#### [How to complete this task]
Each entry below should be returned exactly as is, with the pictures removed.

#### [Supplied material]
*** Block opens ***
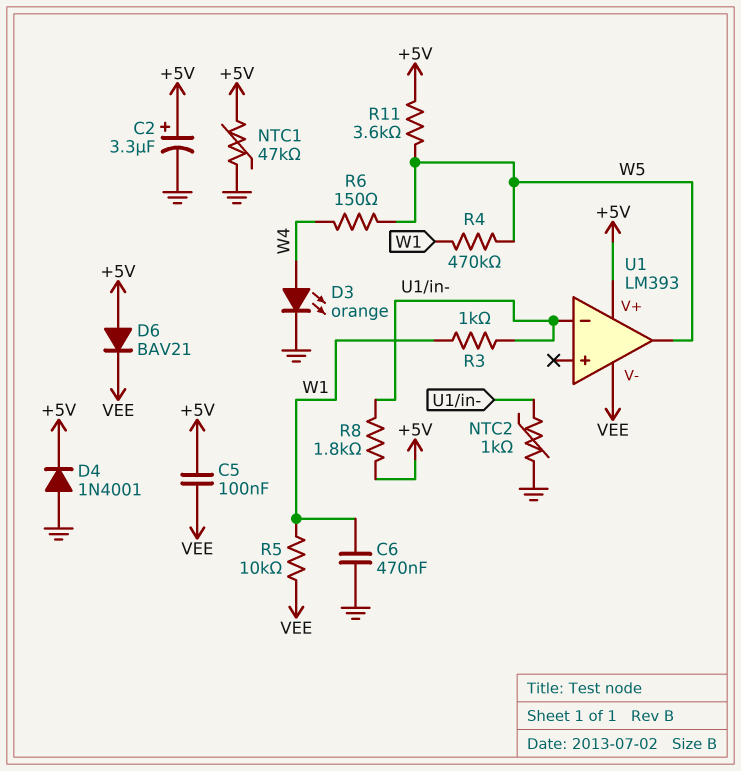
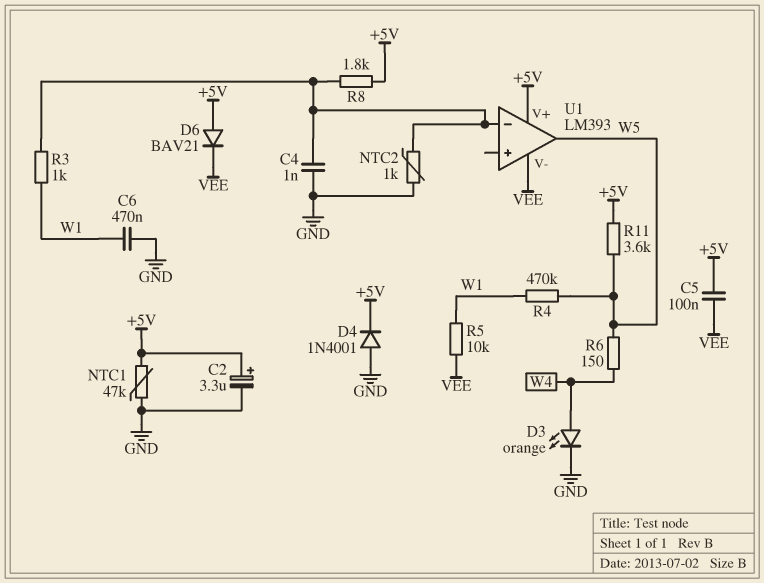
C4: none -> 1nF (GND, U1/in-)

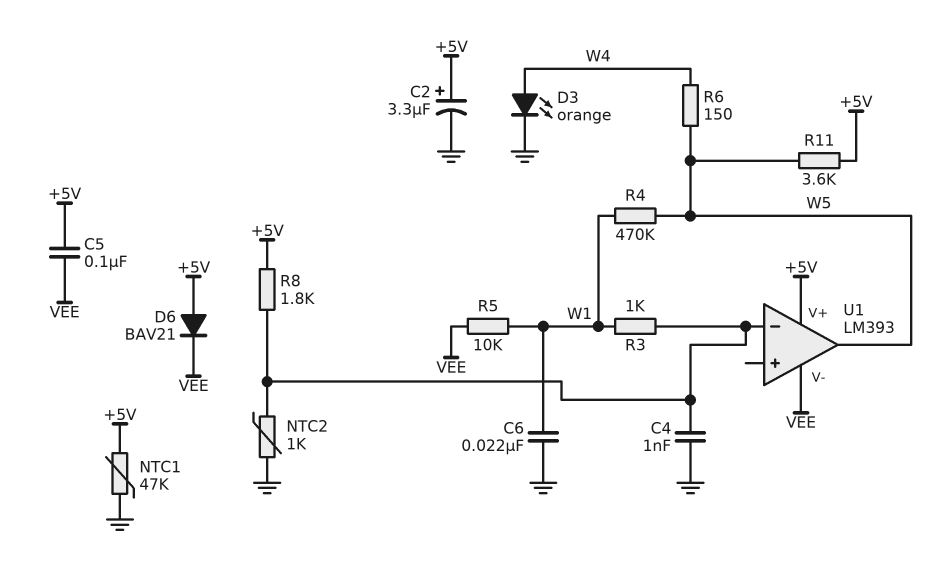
C6: 470nF (GND, W1) -> 22nF (GND, W1)
D4: diode 1N4001 (A GND, K +5V) -> none

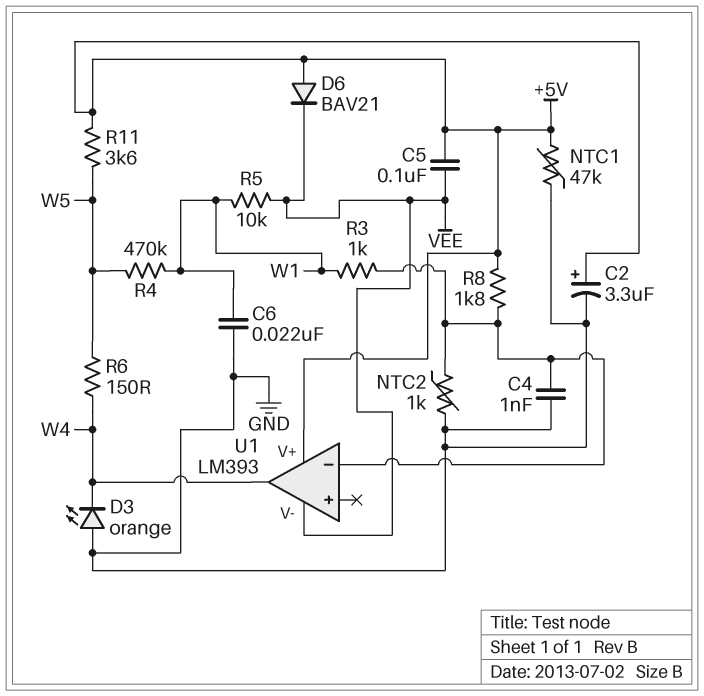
D3: LED orange (A W4, K GND) -> LED orange (A GND, K W4)
U1 pin out: W5 -> W4

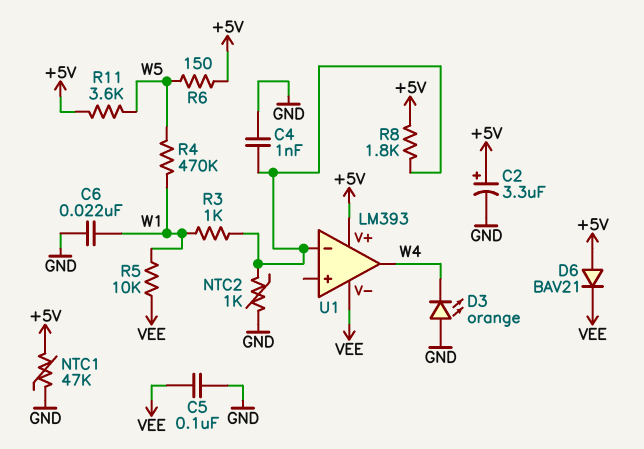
C5: 100nF (+5V, VEE) -> 100nF (GND, VEE)
R6: 150 (W4, W5) -> 150 (+5V, W5)

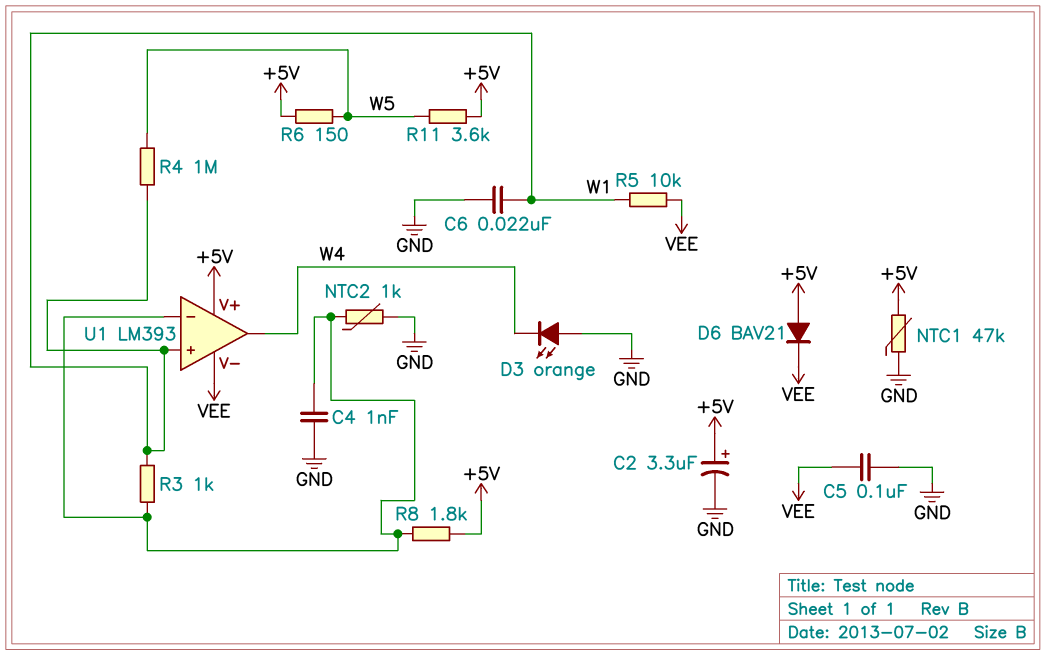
R4: 470k (W1, W5) -> 1M (W1, W5)
U1 pin in+: none -> W1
*** Block closes ***
#### [Your solution]
C4: none -> 1nF (GND, U1/in-)

C6: 470nF (GND, W1) -> 22nF (GND, W1)
D4: diode 1N4001 (A GND, K +5V) -> none

D3: LED orange (A W4, K GND) -> LED orange (A GND, K W4)
U1 pin out: W5 -> W4

C5: 100nF (+5V, VEE) -> 100nF (GND, VEE)
R6: 150 (W4, W5) -> 150 (+5V, W5)

R4: 470k (W1, W5) -> 1M (W1, W5)
U1 pin in+: none -> W1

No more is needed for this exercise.